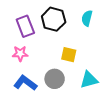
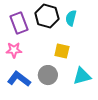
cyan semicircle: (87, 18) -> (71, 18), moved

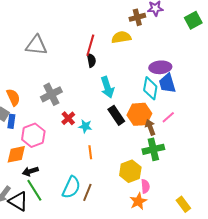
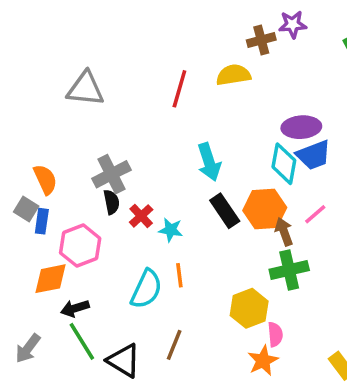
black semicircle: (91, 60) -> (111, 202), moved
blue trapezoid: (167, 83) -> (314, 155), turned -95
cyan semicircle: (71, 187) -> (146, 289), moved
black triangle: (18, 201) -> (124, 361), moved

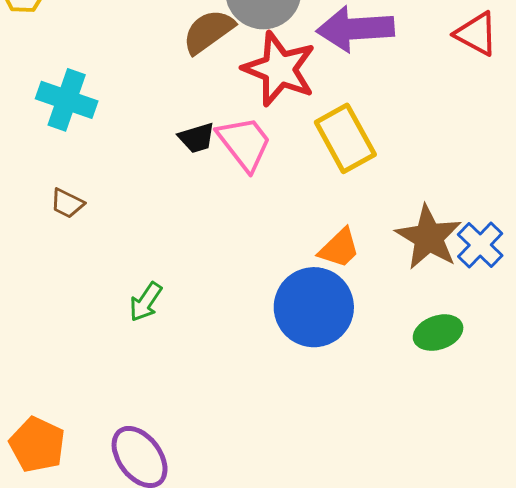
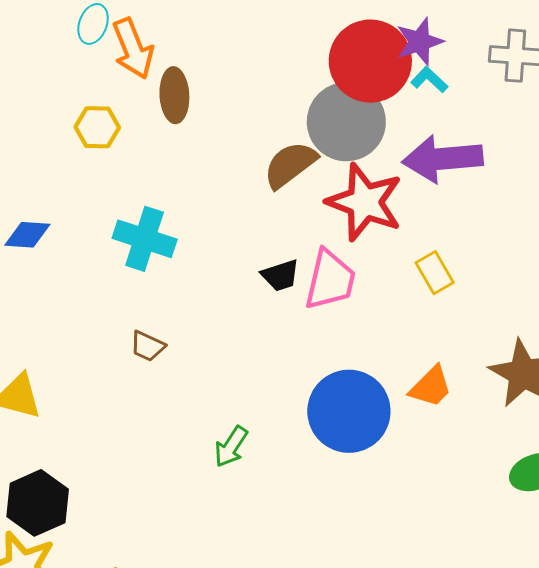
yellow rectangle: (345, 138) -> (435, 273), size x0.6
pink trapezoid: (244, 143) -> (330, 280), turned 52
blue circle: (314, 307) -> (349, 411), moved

*****

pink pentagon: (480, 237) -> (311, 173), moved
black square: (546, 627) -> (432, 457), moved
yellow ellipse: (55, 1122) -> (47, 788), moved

*****

## Exercise brief
Using the records above, copy word for word the line with "pink trapezoid: (244, 143)", the line with "blue circle: (314, 307) -> (349, 411), moved", and every line between them.

## Task response
pink trapezoid: (244, 143) -> (330, 280), turned 52
blue circle: (314, 307) -> (349, 411), moved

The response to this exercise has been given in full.